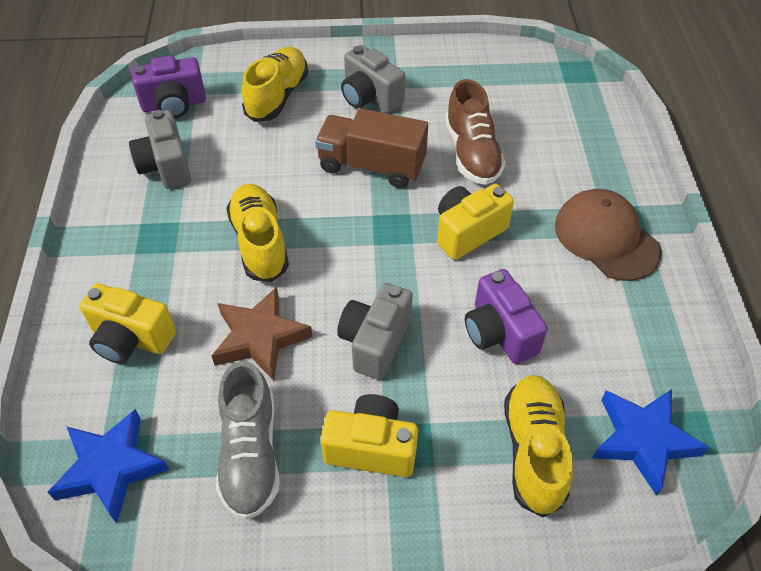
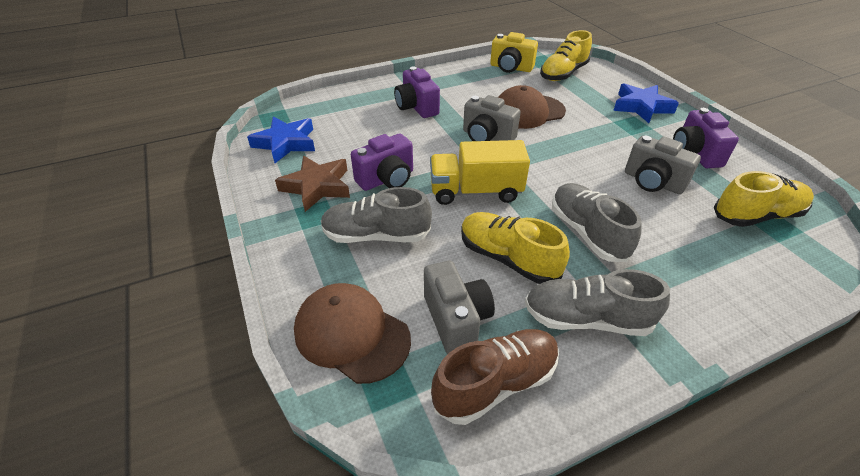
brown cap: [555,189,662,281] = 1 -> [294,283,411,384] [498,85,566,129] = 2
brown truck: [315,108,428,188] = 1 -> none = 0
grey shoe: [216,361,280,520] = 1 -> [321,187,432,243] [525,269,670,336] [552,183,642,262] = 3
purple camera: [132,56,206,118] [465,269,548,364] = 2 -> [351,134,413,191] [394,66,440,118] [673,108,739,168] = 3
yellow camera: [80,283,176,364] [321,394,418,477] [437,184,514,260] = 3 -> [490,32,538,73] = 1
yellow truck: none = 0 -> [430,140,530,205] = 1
---
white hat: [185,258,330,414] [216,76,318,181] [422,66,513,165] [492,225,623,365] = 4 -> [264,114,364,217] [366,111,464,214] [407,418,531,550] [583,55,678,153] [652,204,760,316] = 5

* Your objective *
Could you retype exactly the lines above, starting at the line that contains "brown truck: [315,108,428,188]" and ending at the line that contains "yellow truck: none", and nothing more?

* Response to the task *
brown truck: [315,108,428,188] = 1 -> none = 0
grey shoe: [216,361,280,520] = 1 -> [321,187,432,243] [525,269,670,336] [552,183,642,262] = 3
purple camera: [132,56,206,118] [465,269,548,364] = 2 -> [351,134,413,191] [394,66,440,118] [673,108,739,168] = 3
yellow camera: [80,283,176,364] [321,394,418,477] [437,184,514,260] = 3 -> [490,32,538,73] = 1
yellow truck: none = 0 -> [430,140,530,205] = 1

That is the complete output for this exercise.